■ **Given entries**:
==================================================

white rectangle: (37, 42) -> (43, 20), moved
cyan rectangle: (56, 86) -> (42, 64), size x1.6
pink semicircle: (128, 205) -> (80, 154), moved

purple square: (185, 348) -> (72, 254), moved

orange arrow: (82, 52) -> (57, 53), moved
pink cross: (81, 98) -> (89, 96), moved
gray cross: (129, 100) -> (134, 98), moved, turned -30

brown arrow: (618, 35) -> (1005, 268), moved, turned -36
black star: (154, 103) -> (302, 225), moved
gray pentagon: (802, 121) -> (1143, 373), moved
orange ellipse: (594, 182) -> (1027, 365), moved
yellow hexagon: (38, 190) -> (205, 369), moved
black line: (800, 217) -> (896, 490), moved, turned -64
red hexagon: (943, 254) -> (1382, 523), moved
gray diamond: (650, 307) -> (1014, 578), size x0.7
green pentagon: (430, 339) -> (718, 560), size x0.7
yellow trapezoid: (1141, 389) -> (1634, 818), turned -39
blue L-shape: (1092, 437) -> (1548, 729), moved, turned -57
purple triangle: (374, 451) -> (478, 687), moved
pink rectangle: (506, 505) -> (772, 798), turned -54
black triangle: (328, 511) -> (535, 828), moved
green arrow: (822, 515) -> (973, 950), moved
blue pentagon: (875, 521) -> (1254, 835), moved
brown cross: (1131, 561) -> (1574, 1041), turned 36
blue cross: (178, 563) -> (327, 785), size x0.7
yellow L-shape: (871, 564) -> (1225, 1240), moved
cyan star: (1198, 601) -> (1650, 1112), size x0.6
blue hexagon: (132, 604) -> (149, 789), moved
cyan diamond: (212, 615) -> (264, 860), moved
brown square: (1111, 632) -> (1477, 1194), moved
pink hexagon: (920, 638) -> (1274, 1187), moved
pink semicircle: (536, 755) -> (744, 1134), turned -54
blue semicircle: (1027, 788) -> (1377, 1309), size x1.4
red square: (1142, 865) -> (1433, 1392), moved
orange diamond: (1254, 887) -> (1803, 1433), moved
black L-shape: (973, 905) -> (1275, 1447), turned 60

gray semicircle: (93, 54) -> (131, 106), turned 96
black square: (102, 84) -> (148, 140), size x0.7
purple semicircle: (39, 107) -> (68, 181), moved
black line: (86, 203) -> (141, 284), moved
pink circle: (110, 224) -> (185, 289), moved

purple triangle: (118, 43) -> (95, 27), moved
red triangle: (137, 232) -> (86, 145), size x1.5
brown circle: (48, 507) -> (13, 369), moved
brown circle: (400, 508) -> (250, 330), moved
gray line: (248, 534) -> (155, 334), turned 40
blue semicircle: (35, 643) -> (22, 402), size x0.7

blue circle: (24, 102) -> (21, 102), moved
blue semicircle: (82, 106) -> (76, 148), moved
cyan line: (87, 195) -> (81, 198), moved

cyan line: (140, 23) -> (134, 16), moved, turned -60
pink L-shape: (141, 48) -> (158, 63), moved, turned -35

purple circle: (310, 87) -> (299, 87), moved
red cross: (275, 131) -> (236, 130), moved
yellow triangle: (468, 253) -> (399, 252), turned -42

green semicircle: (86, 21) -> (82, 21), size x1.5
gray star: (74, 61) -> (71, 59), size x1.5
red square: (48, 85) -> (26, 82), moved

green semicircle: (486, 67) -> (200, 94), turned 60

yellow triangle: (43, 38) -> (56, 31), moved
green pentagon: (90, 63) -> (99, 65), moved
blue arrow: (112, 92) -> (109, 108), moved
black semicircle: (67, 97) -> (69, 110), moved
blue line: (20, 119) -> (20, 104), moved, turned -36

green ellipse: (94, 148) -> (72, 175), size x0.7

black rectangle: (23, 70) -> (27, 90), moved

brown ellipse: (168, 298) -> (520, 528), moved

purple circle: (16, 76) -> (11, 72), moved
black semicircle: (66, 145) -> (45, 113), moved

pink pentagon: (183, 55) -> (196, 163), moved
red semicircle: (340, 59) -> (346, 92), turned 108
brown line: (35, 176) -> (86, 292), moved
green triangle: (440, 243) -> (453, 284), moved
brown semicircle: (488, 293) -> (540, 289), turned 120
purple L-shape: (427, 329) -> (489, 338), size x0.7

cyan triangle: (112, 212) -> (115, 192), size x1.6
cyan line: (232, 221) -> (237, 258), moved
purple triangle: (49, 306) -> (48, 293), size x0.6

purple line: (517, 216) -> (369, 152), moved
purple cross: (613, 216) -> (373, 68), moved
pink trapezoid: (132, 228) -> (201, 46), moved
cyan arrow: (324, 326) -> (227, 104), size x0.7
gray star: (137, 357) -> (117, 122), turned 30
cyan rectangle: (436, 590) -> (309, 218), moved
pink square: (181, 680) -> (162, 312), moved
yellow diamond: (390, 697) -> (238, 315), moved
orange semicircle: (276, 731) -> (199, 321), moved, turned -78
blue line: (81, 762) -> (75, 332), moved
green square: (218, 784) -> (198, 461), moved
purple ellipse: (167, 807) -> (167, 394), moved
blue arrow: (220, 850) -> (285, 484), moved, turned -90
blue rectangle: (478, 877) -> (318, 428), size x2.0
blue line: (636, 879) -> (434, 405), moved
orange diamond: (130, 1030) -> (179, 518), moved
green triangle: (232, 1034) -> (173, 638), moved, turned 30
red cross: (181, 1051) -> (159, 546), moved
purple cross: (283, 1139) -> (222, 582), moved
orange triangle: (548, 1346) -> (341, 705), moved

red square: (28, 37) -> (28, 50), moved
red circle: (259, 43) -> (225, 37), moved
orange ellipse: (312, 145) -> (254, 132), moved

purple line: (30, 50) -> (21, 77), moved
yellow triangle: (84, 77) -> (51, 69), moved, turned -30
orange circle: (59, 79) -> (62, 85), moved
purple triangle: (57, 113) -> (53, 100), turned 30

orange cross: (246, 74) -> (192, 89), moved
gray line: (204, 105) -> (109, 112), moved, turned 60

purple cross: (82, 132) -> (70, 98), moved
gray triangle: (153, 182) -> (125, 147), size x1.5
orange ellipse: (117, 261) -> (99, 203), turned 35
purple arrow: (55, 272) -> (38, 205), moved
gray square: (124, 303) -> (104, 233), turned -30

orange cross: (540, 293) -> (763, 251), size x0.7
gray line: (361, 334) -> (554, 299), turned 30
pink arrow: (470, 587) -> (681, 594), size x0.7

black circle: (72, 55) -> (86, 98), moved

==================================================

■ **Activity**:
Which lines of the material contain "pink"? List them.

■ **Solution to the problem**:
pink semicircle: (128, 205) -> (80, 154), moved
pink cross: (81, 98) -> (89, 96), moved
pink rectangle: (506, 505) -> (772, 798), turned -54
pink hexagon: (920, 638) -> (1274, 1187), moved
pink semicircle: (536, 755) -> (744, 1134), turned -54
pink circle: (110, 224) -> (185, 289), moved
pink L-shape: (141, 48) -> (158, 63), moved, turned -35
pink pentagon: (183, 55) -> (196, 163), moved
pink trapezoid: (132, 228) -> (201, 46), moved
pink square: (181, 680) -> (162, 312), moved
pink arrow: (470, 587) -> (681, 594), size x0.7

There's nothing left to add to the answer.